*** RECORDS FOR PROCESSING Section Begins ***
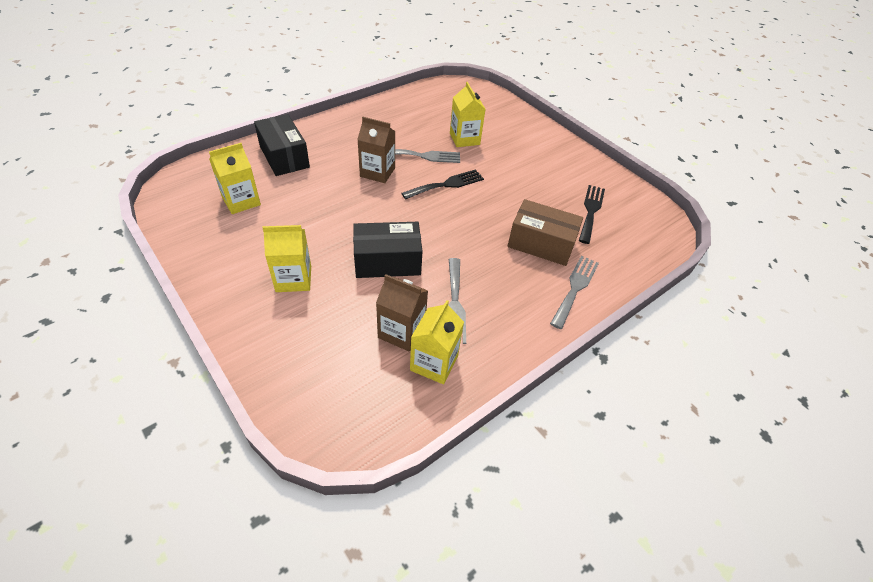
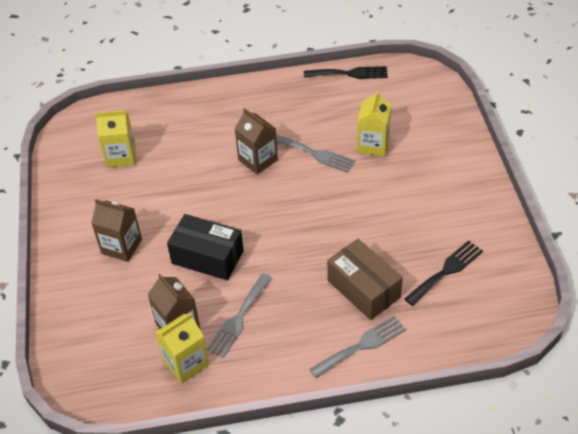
camera: 35 degrees right, 0 degrees up
(284, 157) = (183, 118): black box -> none
(293, 279) = (121, 246): yellow carton -> brown carton
(446, 184) = (316, 194): black fork -> black fork (350, 73)

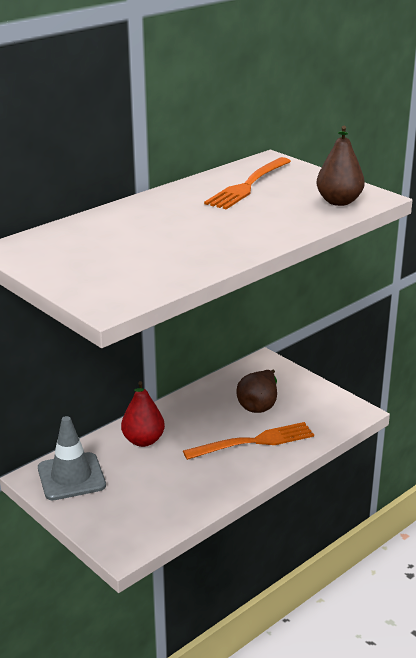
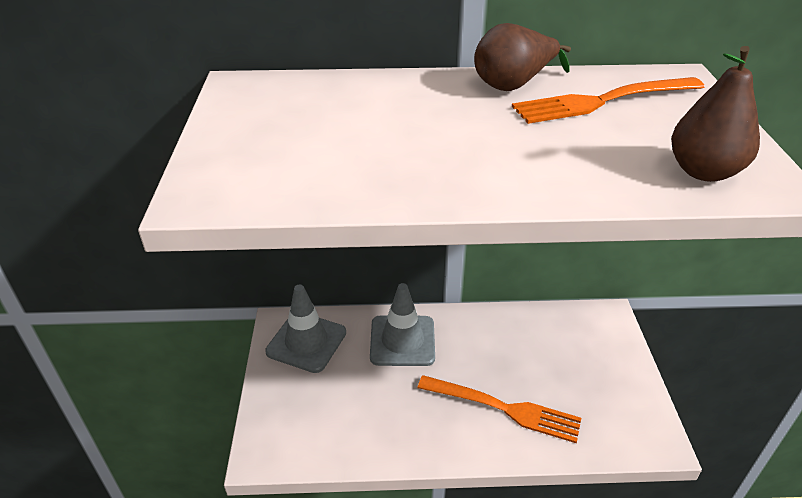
camera: 40 degrees right, 10 degrees up
(143, 440) = (402, 341): red pear -> grey traffic cone
(259, 405) = (552, 366): brown pear -> brown pear (513, 85)

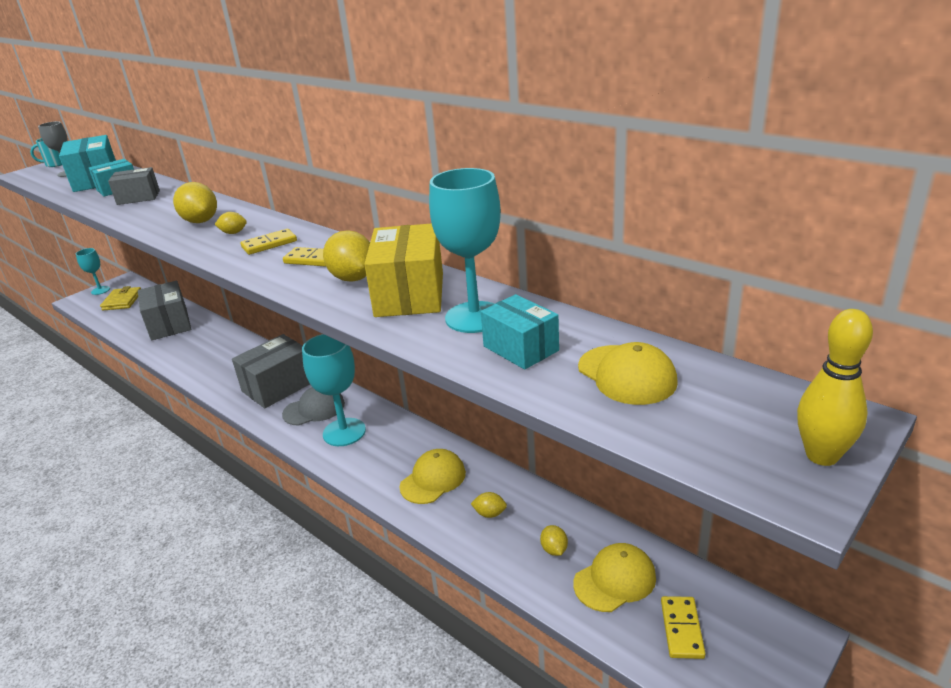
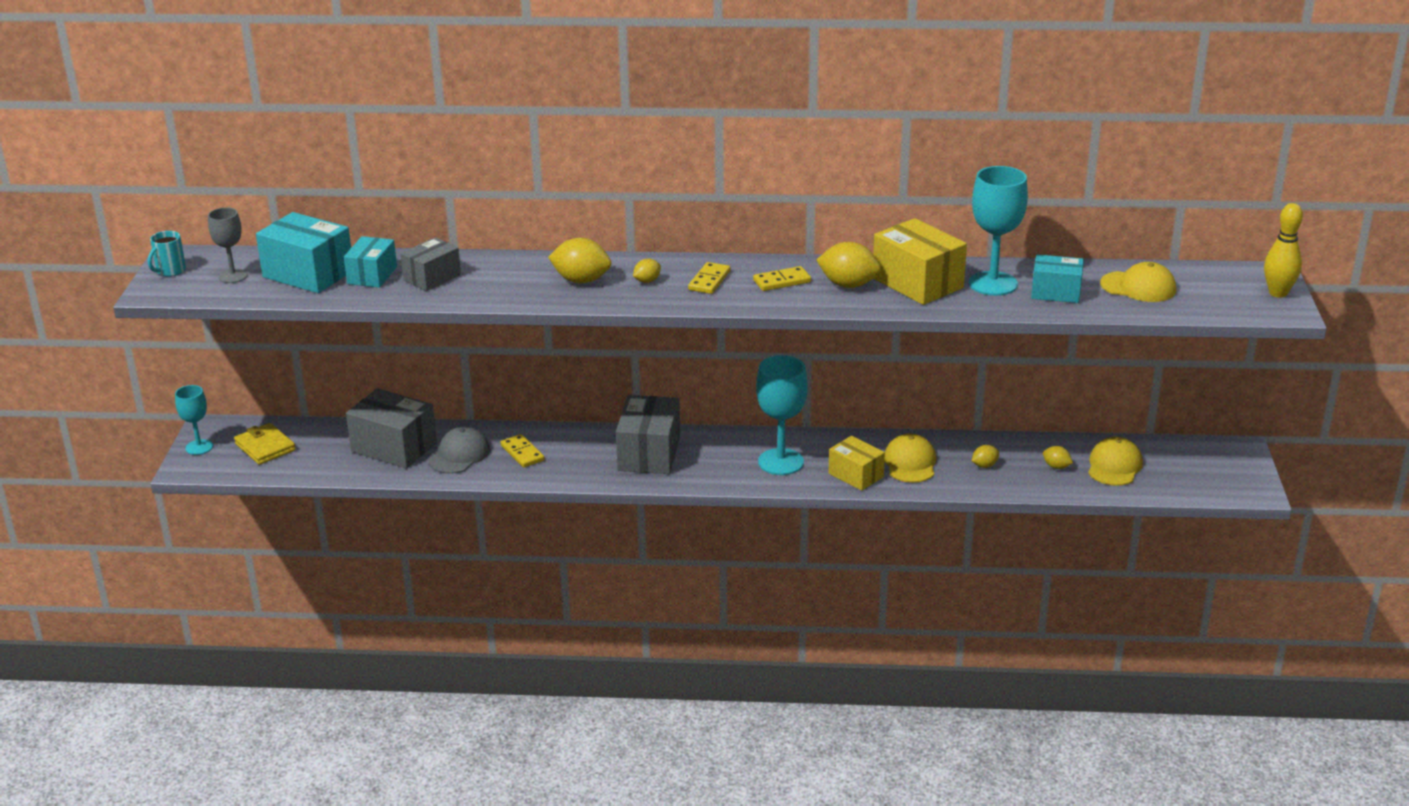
camera: 40 degrees left, 0 degrees up
(314, 409) = (720, 457): grey cap -> grey cap (459, 455)
(377, 470) = (856, 475): none -> yellow box
(681, 629) = (1180, 472): yellow domino -> yellow domino (522, 453)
*** RECORDS FOR PROCESSING Section Ends ***
BRIEF: Write the lines above out again exactly, without any of their pictures.

EXERCISE OUTPUT:
camera: 35 degrees right, 0 degrees up
(284, 157) = (183, 118): black box -> none
(293, 279) = (121, 246): yellow carton -> brown carton
(446, 184) = (316, 194): black fork -> black fork (350, 73)

camera: 40 degrees right, 10 degrees up
(143, 440) = (402, 341): red pear -> grey traffic cone
(259, 405) = (552, 366): brown pear -> brown pear (513, 85)

camera: 40 degrees left, 0 degrees up
(314, 409) = (720, 457): grey cap -> grey cap (459, 455)
(377, 470) = (856, 475): none -> yellow box
(681, 629) = (1180, 472): yellow domino -> yellow domino (522, 453)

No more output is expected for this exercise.